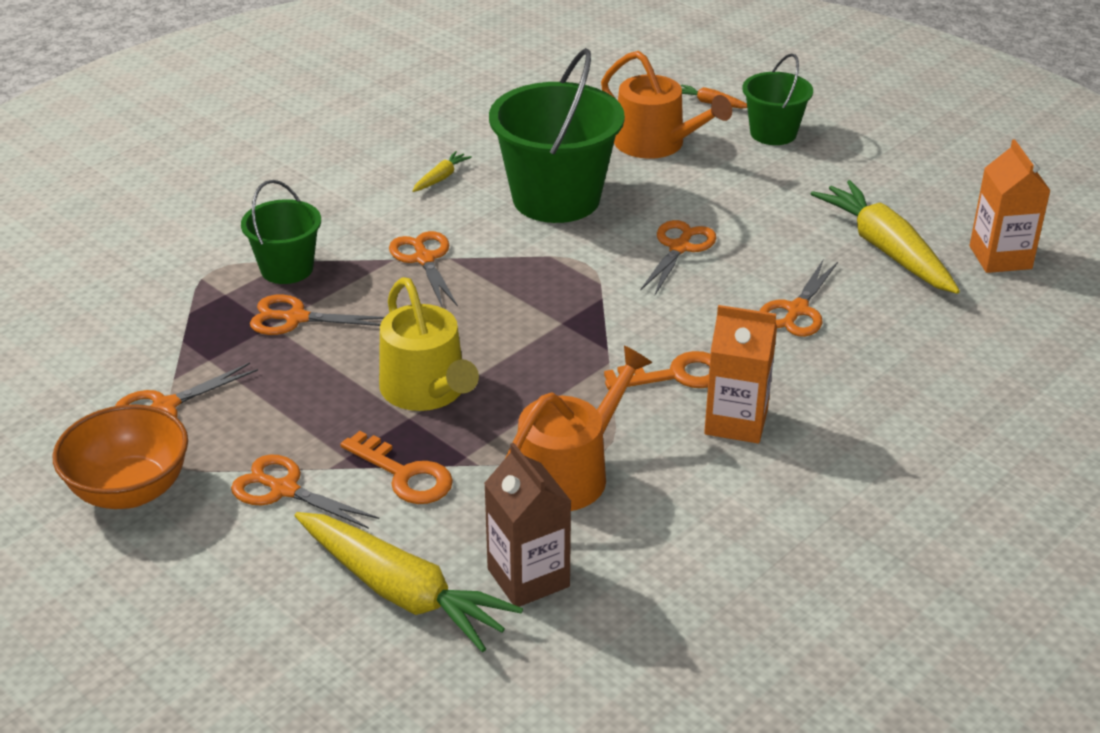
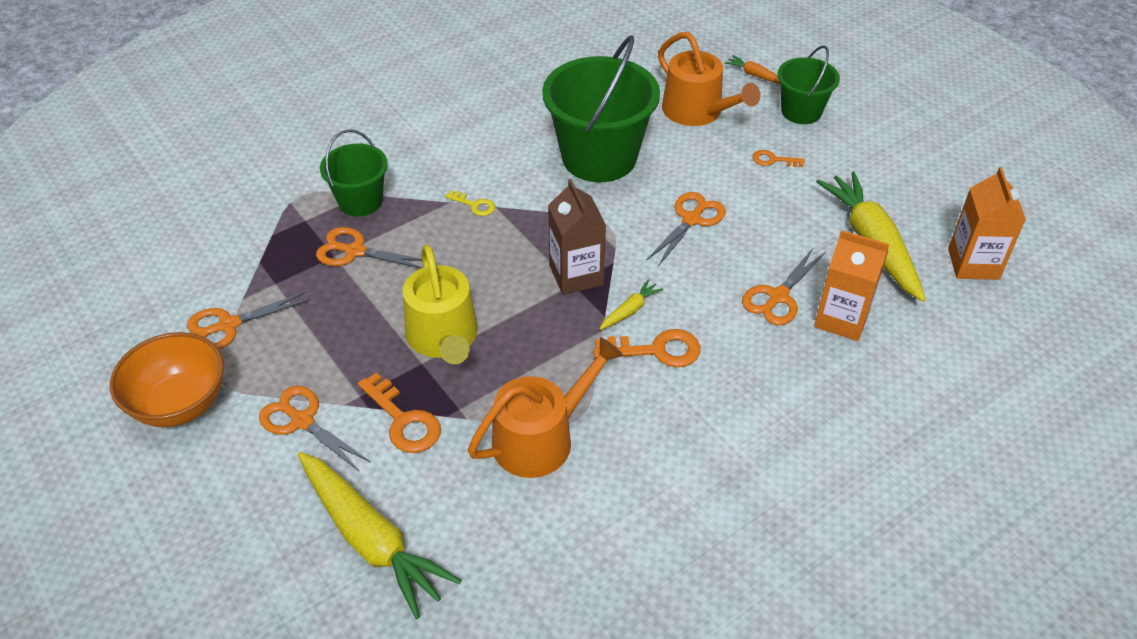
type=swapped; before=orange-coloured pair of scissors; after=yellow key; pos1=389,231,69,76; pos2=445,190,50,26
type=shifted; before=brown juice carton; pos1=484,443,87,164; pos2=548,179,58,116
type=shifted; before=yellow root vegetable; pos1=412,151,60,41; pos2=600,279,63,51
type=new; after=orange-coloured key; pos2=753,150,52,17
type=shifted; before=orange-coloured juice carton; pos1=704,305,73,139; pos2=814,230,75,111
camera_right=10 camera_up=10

════════════════

> _Directions for this task_: Your reply should consist of one number: how many lines in the entries contain the string "shifted".

> _Solution to the problem_: 3